**Problem statement**.
Transcribe each line of the material as it is, and drop any picture.

**Dataset excerpt**.
────────
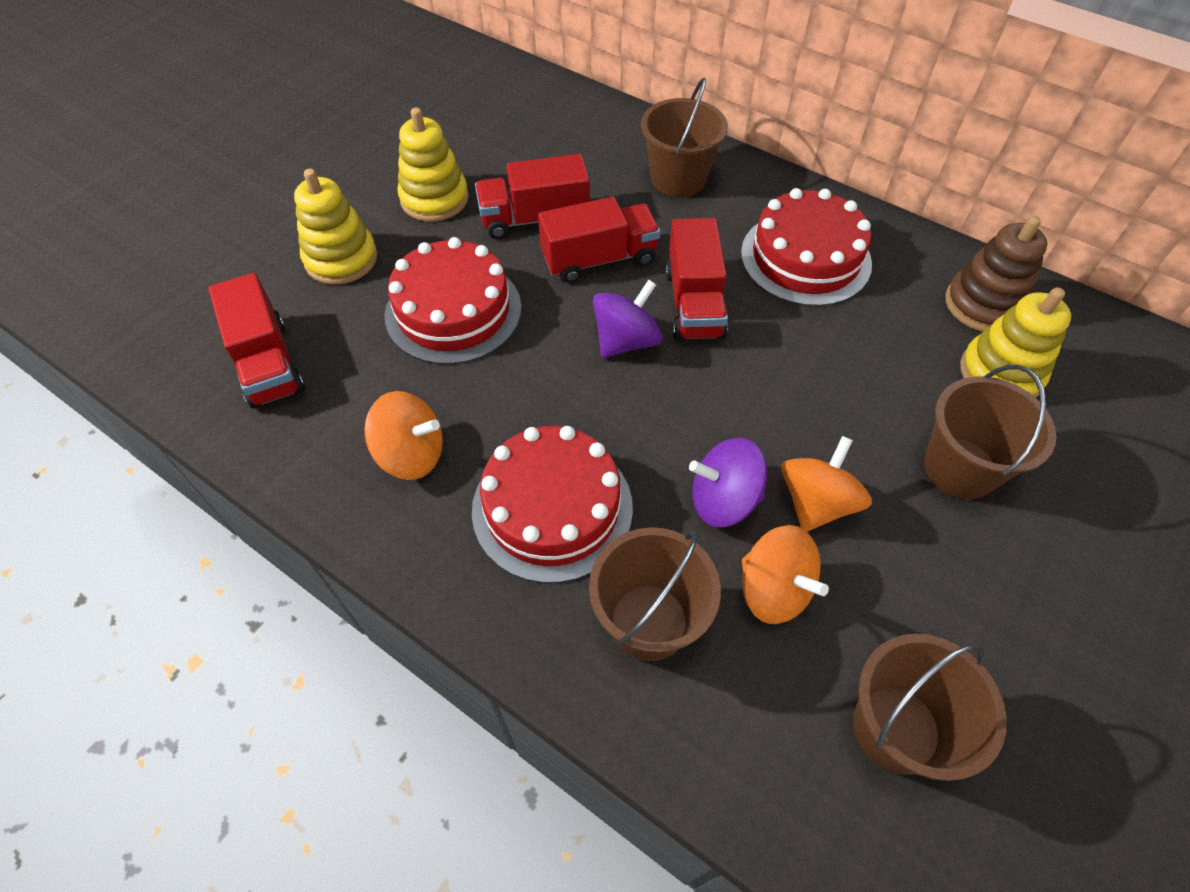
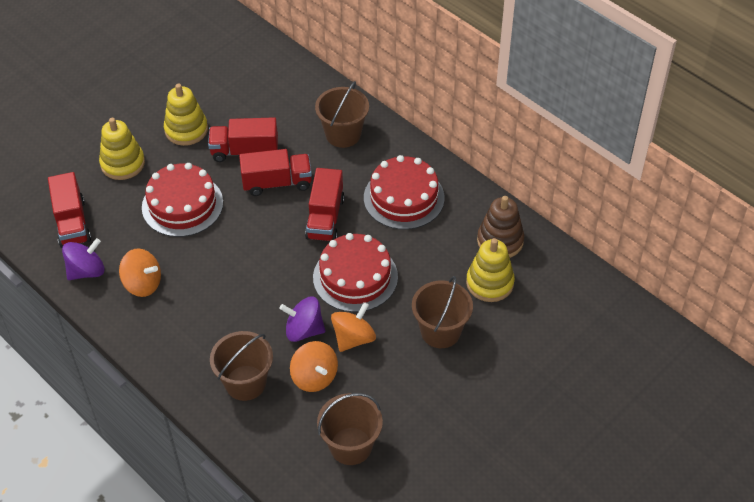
camera: 10 degrees right, 5 degrees down
(552, 508) = (211, 322): red cake -> red cake (355, 277)
(626, 341) = (278, 236): purple spinning top -> purple spinning top (86, 271)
────────
**Reply to the exercise**.
camera: 10 degrees right, 5 degrees down
(552, 508) = (211, 322): red cake -> red cake (355, 277)
(626, 341) = (278, 236): purple spinning top -> purple spinning top (86, 271)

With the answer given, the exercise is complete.